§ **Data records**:
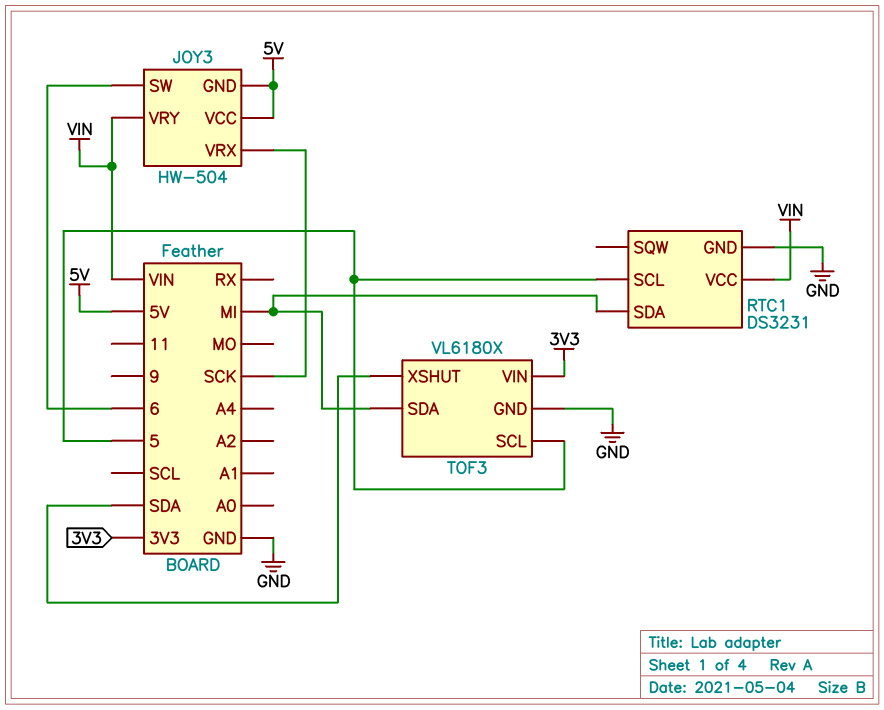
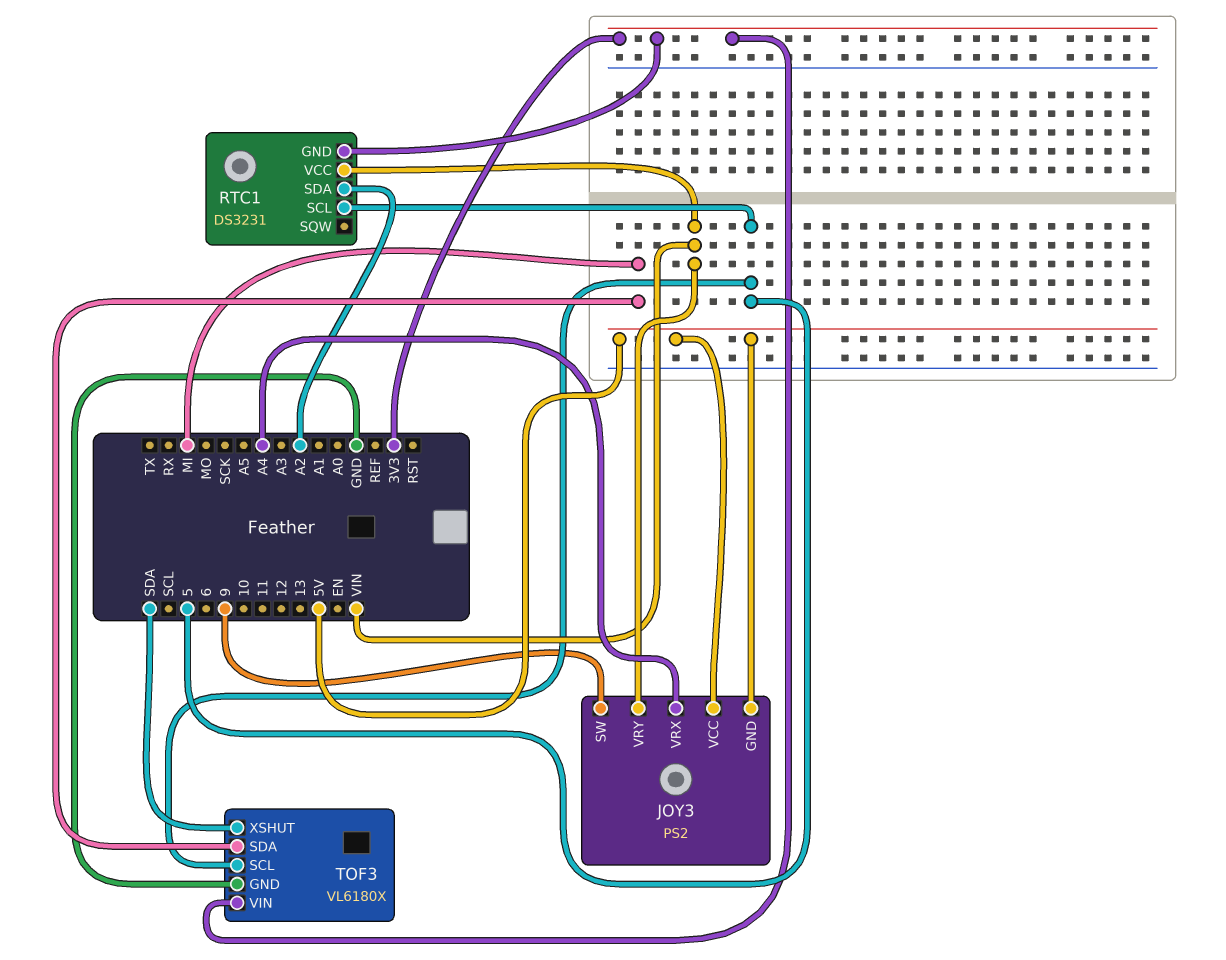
JOY3: HW-504 -> PS2
JOY3 pin SW: 6 -> 9
JOY3 pin VRX: SCK -> A4
RTC1 pin GND: GND -> 3V3
RTC1 pin SDA: MI -> A2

§ **HOW TO COMPLETE THIS TASK**:
Retype all records exactly as shown above, images excluded.

§ **ANSWER BOX**:
JOY3: HW-504 -> PS2
JOY3 pin SW: 6 -> 9
JOY3 pin VRX: SCK -> A4
RTC1 pin GND: GND -> 3V3
RTC1 pin SDA: MI -> A2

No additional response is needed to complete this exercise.